**Supplied information**
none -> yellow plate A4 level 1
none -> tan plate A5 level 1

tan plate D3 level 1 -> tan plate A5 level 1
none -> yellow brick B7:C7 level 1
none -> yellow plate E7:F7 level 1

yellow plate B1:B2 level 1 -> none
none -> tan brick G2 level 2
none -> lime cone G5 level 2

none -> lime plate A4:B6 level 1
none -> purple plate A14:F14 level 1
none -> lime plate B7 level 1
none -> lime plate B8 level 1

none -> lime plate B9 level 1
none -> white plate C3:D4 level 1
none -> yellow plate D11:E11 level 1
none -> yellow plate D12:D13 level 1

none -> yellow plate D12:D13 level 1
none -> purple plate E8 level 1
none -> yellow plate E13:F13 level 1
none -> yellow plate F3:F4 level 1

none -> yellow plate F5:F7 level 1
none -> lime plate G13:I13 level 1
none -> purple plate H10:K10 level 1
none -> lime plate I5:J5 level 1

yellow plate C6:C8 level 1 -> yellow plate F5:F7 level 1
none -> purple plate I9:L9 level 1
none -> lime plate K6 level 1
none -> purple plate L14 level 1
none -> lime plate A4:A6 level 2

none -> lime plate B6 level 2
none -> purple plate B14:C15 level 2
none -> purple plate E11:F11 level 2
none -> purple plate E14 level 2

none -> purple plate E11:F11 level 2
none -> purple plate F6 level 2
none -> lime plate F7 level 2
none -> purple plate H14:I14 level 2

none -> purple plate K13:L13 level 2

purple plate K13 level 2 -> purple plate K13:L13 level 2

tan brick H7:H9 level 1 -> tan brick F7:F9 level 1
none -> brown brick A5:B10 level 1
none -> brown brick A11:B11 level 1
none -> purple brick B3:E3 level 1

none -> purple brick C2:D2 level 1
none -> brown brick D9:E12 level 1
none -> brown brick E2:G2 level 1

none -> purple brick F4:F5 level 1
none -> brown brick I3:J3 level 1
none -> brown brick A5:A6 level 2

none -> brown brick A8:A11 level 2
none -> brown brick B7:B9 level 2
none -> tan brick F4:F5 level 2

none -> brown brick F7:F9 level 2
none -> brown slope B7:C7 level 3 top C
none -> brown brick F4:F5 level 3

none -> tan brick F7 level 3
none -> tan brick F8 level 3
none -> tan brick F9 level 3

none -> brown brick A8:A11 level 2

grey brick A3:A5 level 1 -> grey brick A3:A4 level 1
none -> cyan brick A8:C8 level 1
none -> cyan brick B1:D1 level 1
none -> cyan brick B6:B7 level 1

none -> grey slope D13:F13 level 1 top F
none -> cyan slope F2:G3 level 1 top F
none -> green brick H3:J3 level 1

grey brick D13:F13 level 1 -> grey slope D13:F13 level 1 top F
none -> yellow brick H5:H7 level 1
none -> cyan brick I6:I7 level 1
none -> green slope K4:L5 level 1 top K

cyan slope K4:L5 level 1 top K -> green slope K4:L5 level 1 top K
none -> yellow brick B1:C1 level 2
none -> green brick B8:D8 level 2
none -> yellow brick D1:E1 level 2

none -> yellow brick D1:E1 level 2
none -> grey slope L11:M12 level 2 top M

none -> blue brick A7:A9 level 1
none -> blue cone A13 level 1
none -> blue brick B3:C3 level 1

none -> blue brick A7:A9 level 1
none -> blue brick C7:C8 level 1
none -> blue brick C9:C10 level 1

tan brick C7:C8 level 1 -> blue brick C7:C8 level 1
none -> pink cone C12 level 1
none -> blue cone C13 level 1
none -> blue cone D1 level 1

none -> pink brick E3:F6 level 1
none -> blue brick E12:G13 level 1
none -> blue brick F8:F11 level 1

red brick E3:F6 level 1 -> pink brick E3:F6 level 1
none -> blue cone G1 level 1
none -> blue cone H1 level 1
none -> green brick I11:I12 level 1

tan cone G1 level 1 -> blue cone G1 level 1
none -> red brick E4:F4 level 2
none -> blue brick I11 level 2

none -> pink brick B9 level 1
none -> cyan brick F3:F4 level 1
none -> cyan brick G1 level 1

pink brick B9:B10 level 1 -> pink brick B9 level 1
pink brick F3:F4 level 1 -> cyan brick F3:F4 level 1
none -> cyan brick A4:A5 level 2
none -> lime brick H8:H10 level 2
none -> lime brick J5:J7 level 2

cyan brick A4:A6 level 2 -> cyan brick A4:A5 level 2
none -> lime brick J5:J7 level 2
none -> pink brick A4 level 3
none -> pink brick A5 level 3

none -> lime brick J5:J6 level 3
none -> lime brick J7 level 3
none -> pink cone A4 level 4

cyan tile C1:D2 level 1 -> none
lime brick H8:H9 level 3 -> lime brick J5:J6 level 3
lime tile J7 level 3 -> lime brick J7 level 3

**Brief**
All lines from the one containing "none -> cyan brick A4:A5 level 2" through the end of the data, and no others, are to be given again word for word.

**Task answer**
none -> cyan brick A4:A5 level 2
none -> lime brick H8:H10 level 2
none -> lime brick J5:J7 level 2

cyan brick A4:A6 level 2 -> cyan brick A4:A5 level 2
none -> lime brick J5:J7 level 2
none -> pink brick A4 level 3
none -> pink brick A5 level 3

none -> lime brick J5:J6 level 3
none -> lime brick J7 level 3
none -> pink cone A4 level 4

cyan tile C1:D2 level 1 -> none
lime brick H8:H9 level 3 -> lime brick J5:J6 level 3
lime tile J7 level 3 -> lime brick J7 level 3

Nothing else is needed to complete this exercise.